• [DATA SUPPLIED]
================================

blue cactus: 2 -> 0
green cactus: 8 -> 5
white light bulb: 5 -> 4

================================

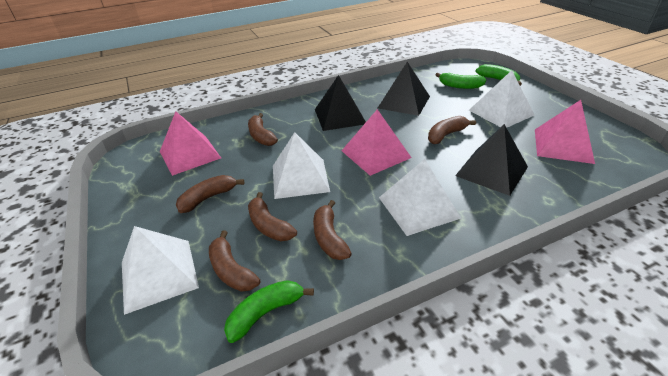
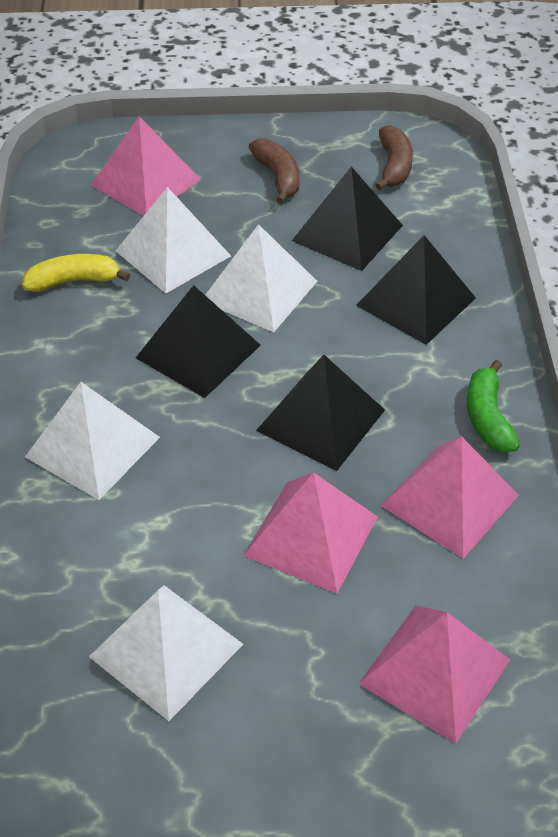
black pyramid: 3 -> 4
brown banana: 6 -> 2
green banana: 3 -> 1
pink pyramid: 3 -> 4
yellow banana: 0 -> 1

================================

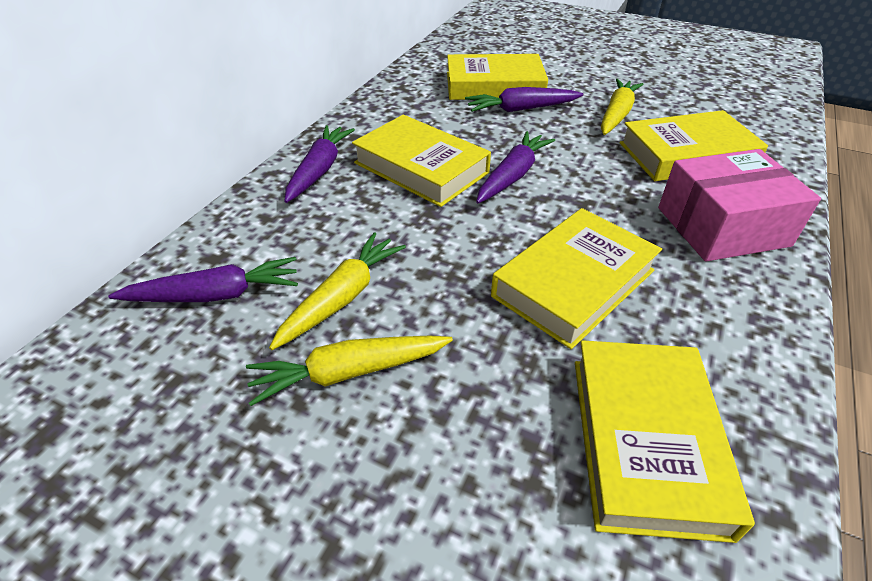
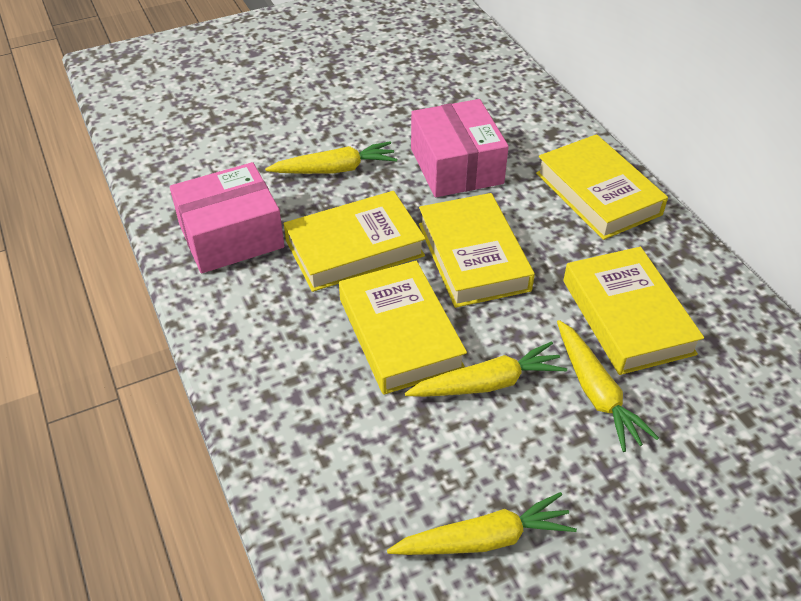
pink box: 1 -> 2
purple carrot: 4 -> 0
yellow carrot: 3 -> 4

================================

• [WORK TO COMPLETE]
Where in the entries above does the word "banana" appear? Copy each line that has it.

• [WRITTEN ANSWER]
brown banana: 6 -> 2
green banana: 3 -> 1
yellow banana: 0 -> 1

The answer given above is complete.